**WORK TASK**: Below are records to retype exactly, except for the pictures.

BEGIN

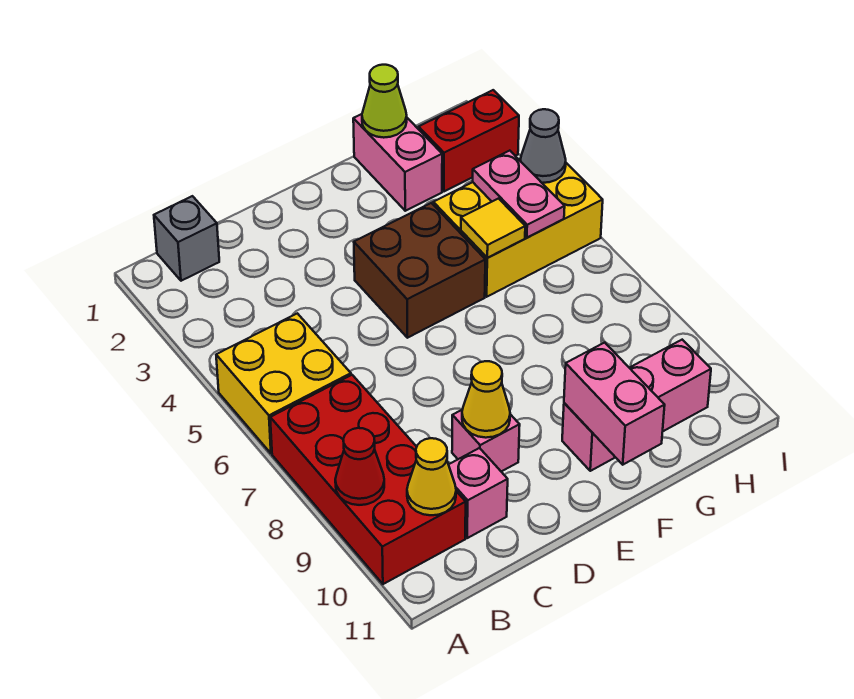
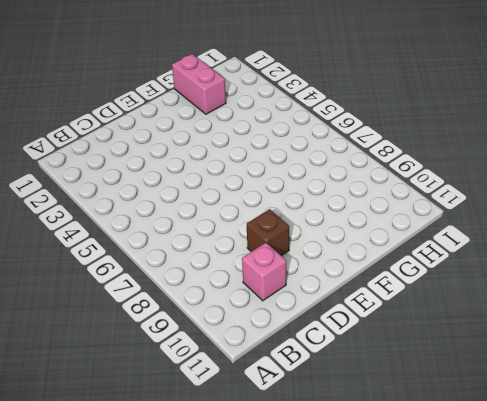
brown brick D9 level 1 -> pink brick D9 level 1
none -> yellow brick A5:B6 level 1
none -> red brick A7:B10 level 1
none -> grey brick B1 level 1

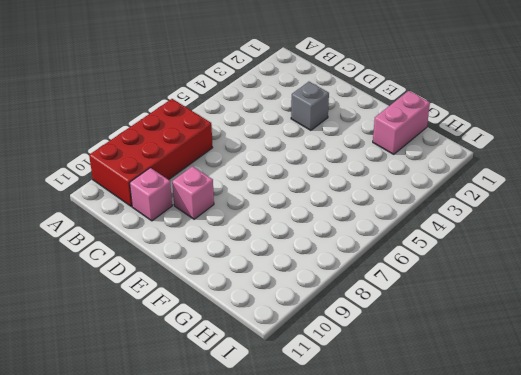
grey brick D3 level 1 -> grey brick B1 level 1
none -> yellow brick A5:B6 level 1
none -> brown brick E4:F5 level 1
none -> pink brick F10:H10 level 1

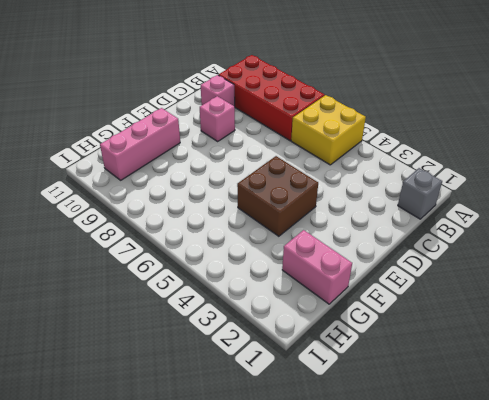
none -> yellow brick G4:I5 level 1
none -> red brick H2:I2 level 1
none -> red cone A9 level 2

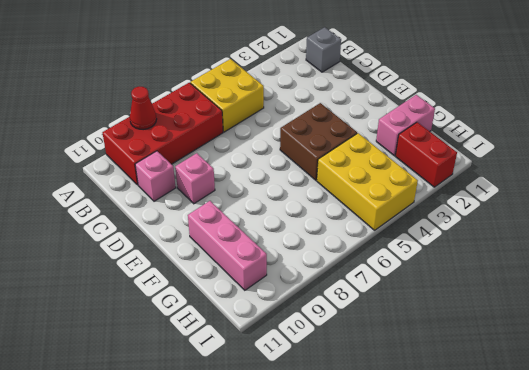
none -> yellow cone B10 level 2
none -> yellow cone D9 level 2
none -> pink brick F10:F11 level 2

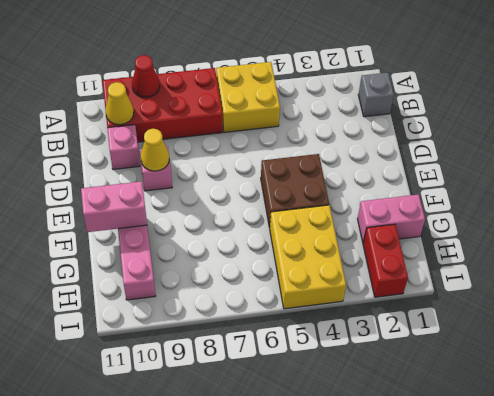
none -> lime cone G1 level 2
none -> yellow tile G5 level 2
none -> pink plate H4:H5 level 2

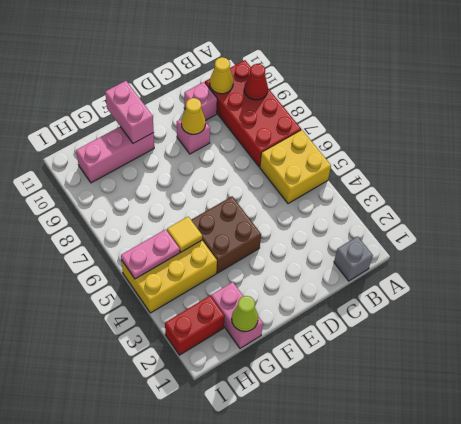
pink plate H5:I5 level 2 -> pink plate H4:H5 level 2
none -> grey cone I4 level 2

END

**WRITTEN RESPONSE**:
brown brick D9 level 1 -> pink brick D9 level 1
none -> yellow brick A5:B6 level 1
none -> red brick A7:B10 level 1
none -> grey brick B1 level 1

grey brick D3 level 1 -> grey brick B1 level 1
none -> yellow brick A5:B6 level 1
none -> brown brick E4:F5 level 1
none -> pink brick F10:H10 level 1

none -> yellow brick G4:I5 level 1
none -> red brick H2:I2 level 1
none -> red cone A9 level 2

none -> yellow cone B10 level 2
none -> yellow cone D9 level 2
none -> pink brick F10:F11 level 2

none -> lime cone G1 level 2
none -> yellow tile G5 level 2
none -> pink plate H4:H5 level 2

pink plate H5:I5 level 2 -> pink plate H4:H5 level 2
none -> grey cone I4 level 2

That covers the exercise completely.